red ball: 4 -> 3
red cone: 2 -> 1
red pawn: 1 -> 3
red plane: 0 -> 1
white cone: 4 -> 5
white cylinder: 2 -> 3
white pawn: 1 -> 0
--
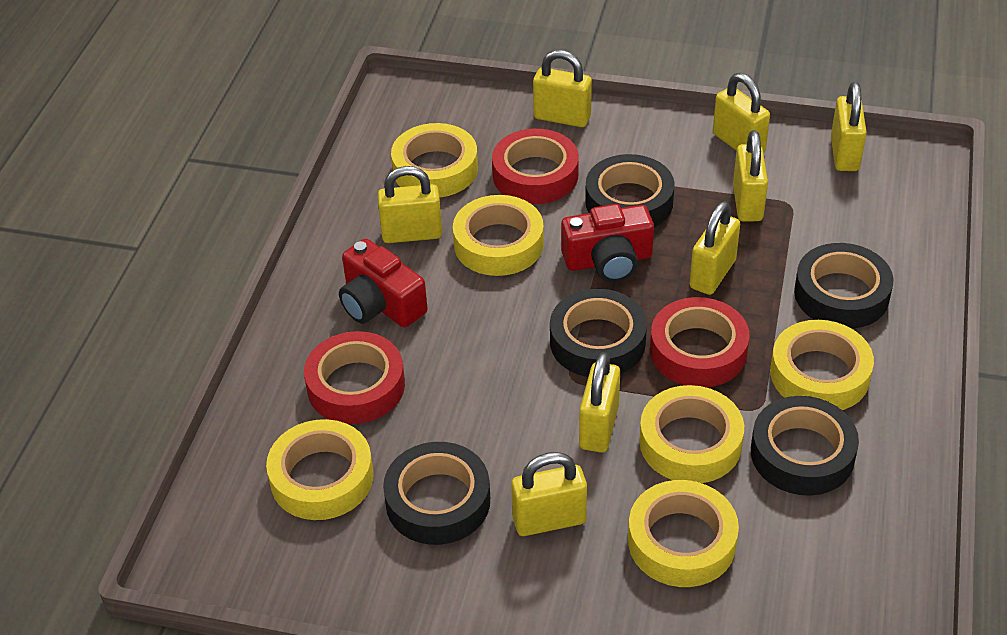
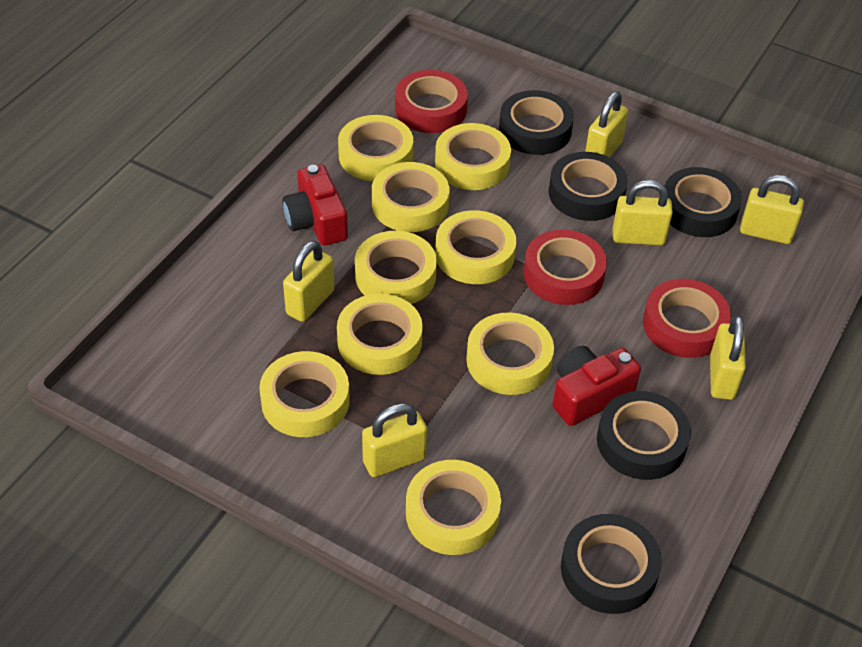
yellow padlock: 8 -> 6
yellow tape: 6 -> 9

What to work on. Retype word for word everything in the listing above from the line that holds "red ball: 4 -> 3" down to the line that holds "white pawn: 1 -> 0". Keep both end lines and leave out the rest.

Result.
red ball: 4 -> 3
red cone: 2 -> 1
red pawn: 1 -> 3
red plane: 0 -> 1
white cone: 4 -> 5
white cylinder: 2 -> 3
white pawn: 1 -> 0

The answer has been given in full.